DATA SHOWN START

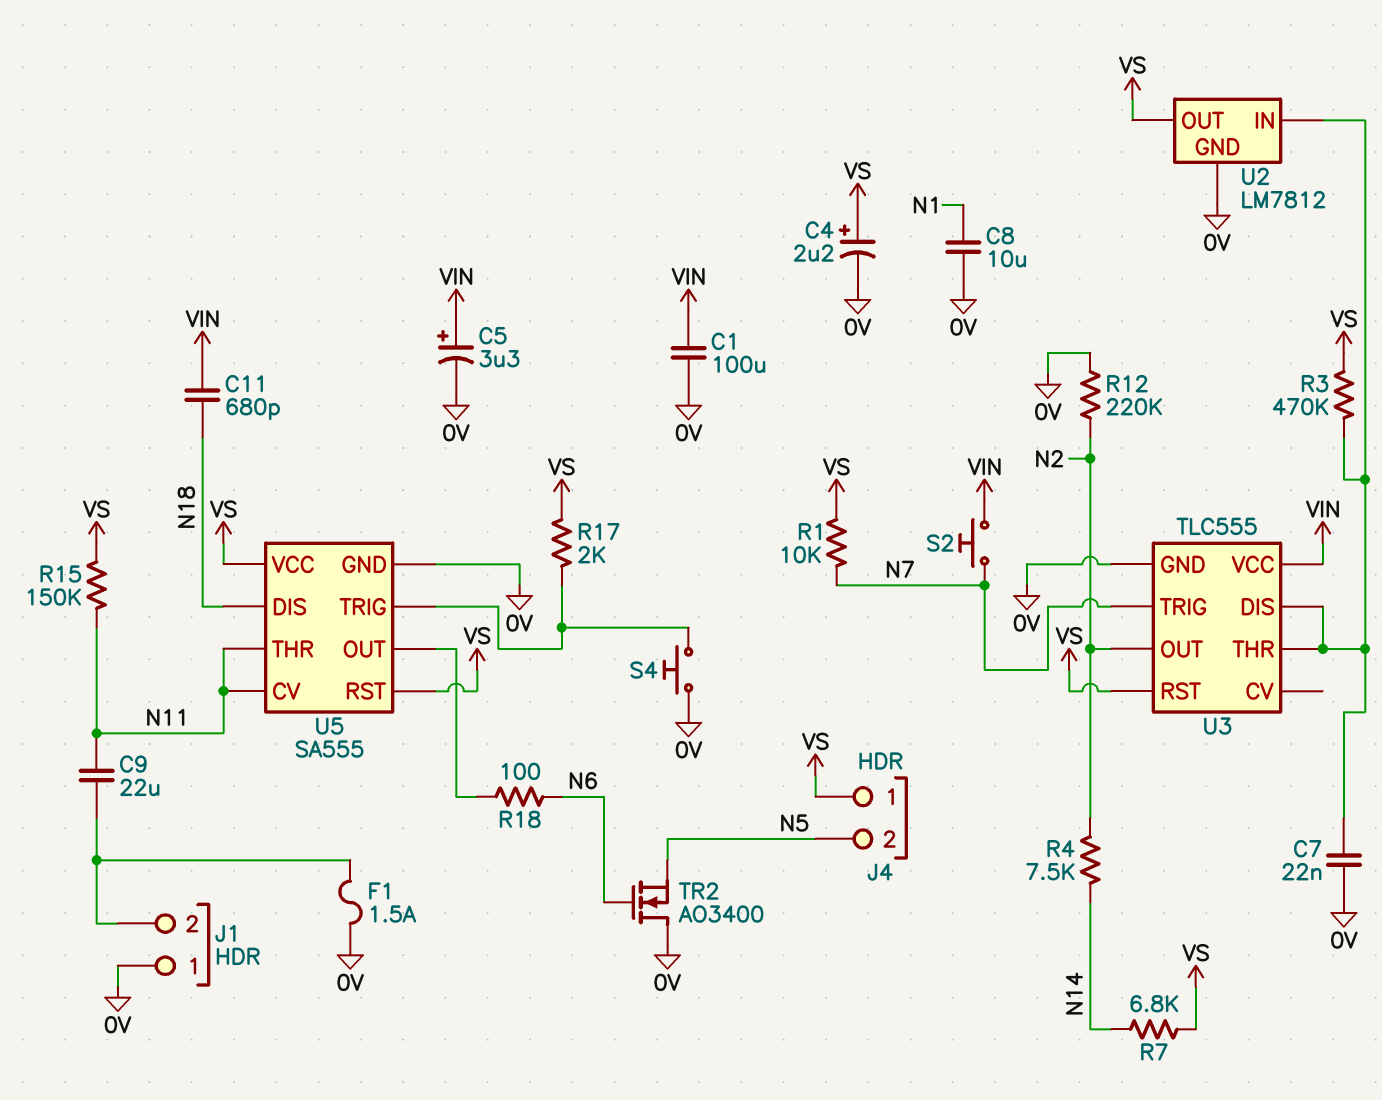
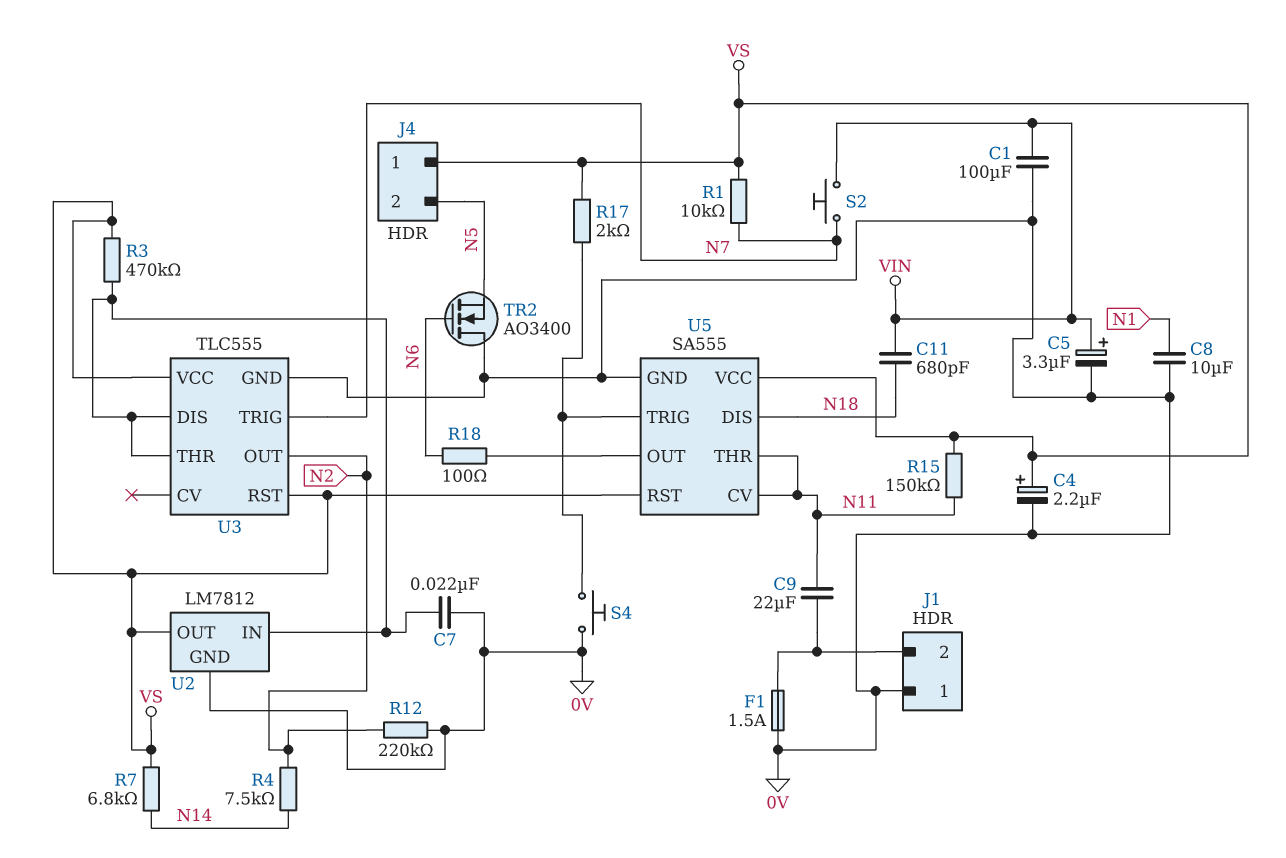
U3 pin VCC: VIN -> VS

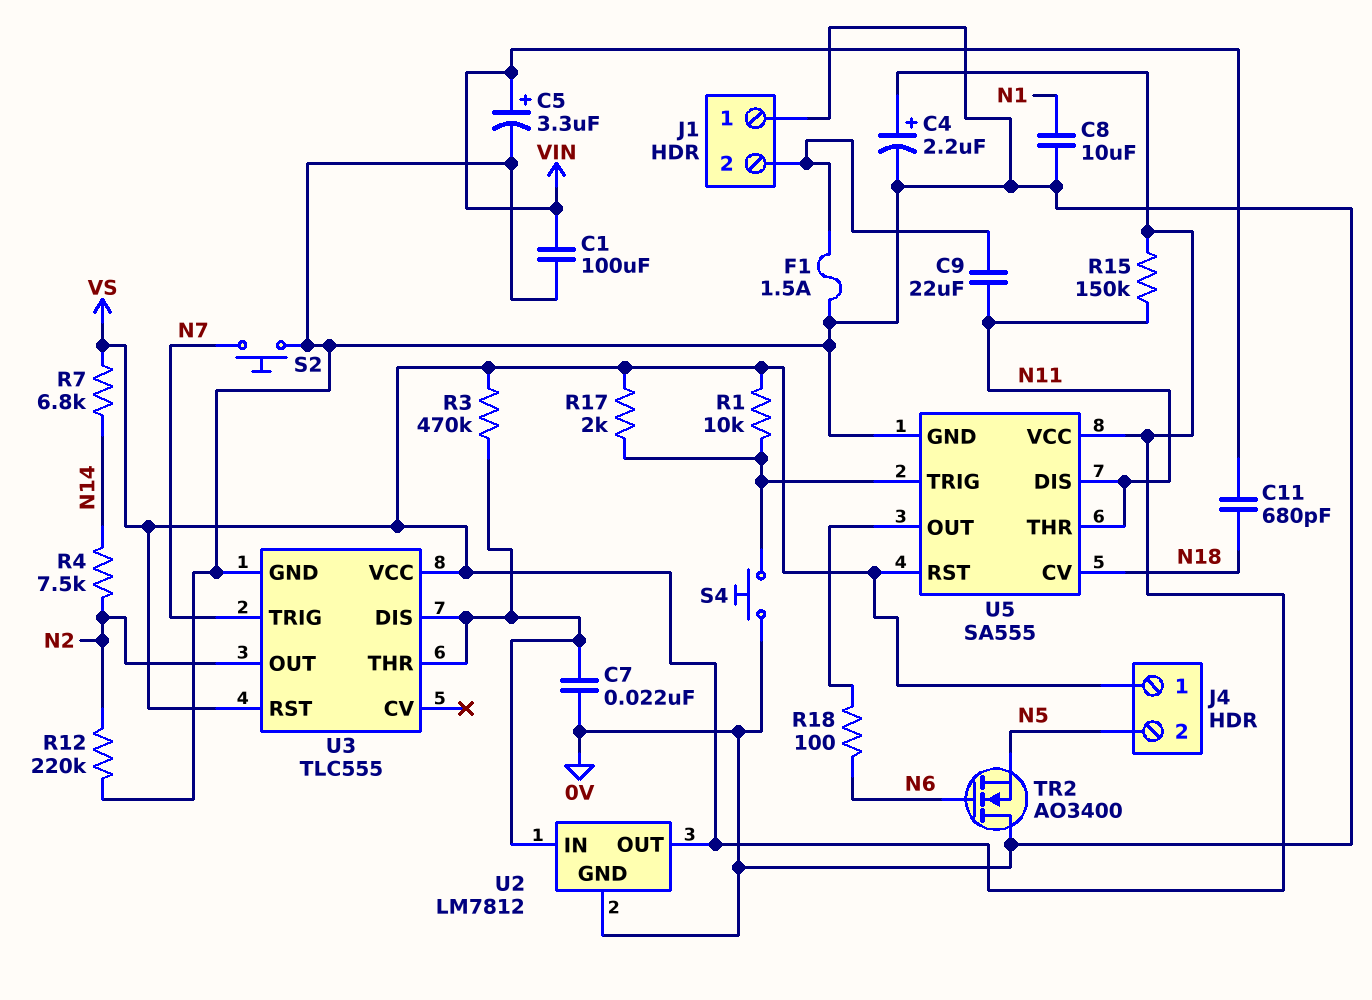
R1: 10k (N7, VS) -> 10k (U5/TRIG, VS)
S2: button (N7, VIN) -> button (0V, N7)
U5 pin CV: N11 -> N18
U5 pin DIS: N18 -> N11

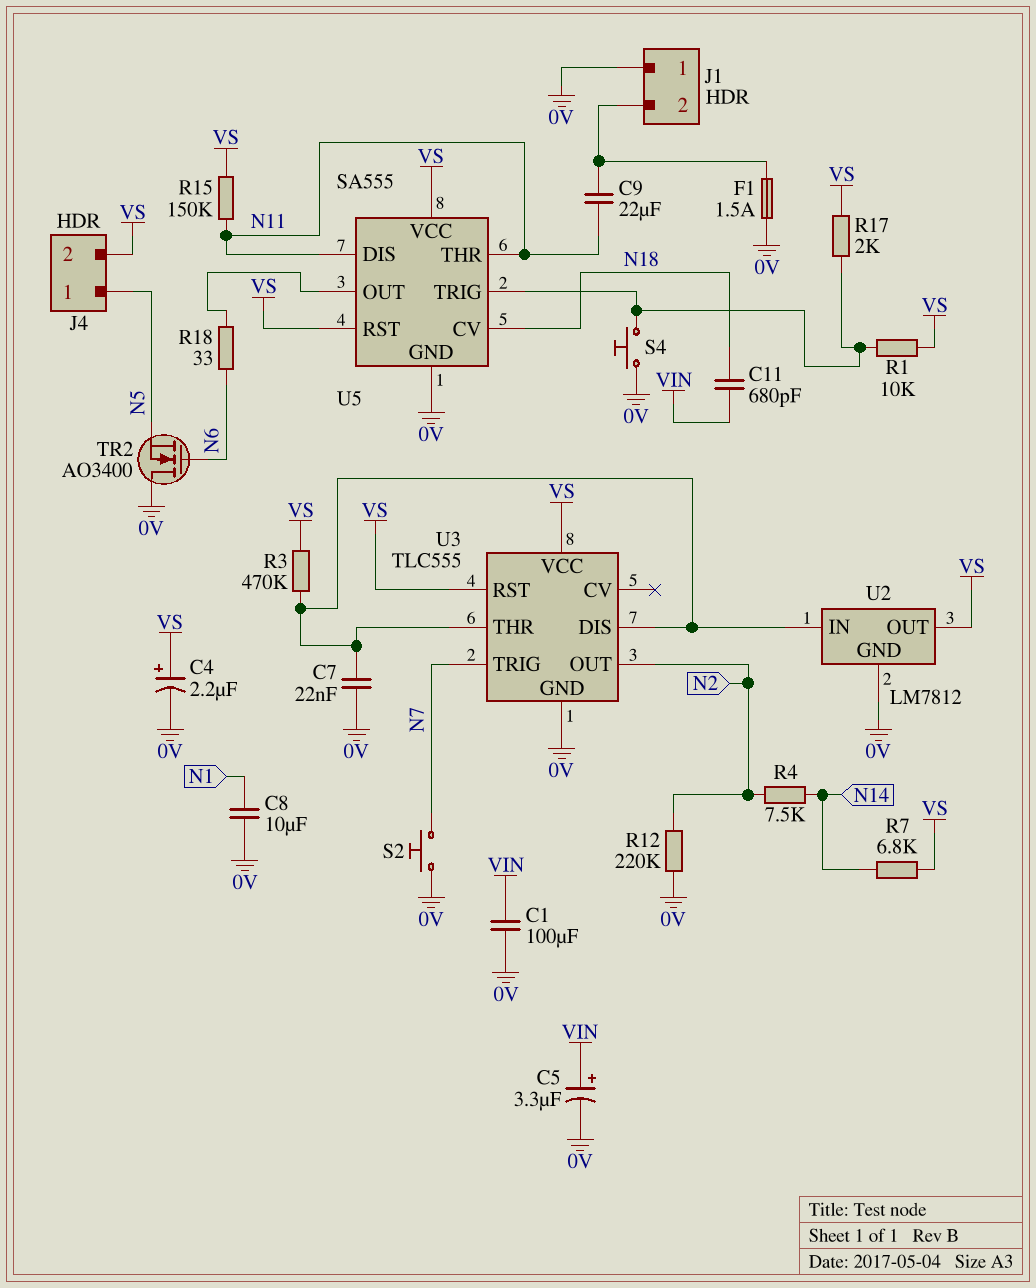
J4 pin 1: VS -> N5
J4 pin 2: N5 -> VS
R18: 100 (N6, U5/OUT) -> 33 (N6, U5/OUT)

DATA SHOWN END

• REQUIREMENT: Could you copy exactly, and with no pictures, the lines above from the one containing "R1: 10k (N7, VS) -> 10k (U5/TRIG, VS)" through the last line, both included?

• YOUR RESPONSE:
R1: 10k (N7, VS) -> 10k (U5/TRIG, VS)
S2: button (N7, VIN) -> button (0V, N7)
U5 pin CV: N11 -> N18
U5 pin DIS: N18 -> N11

J4 pin 1: VS -> N5
J4 pin 2: N5 -> VS
R18: 100 (N6, U5/OUT) -> 33 (N6, U5/OUT)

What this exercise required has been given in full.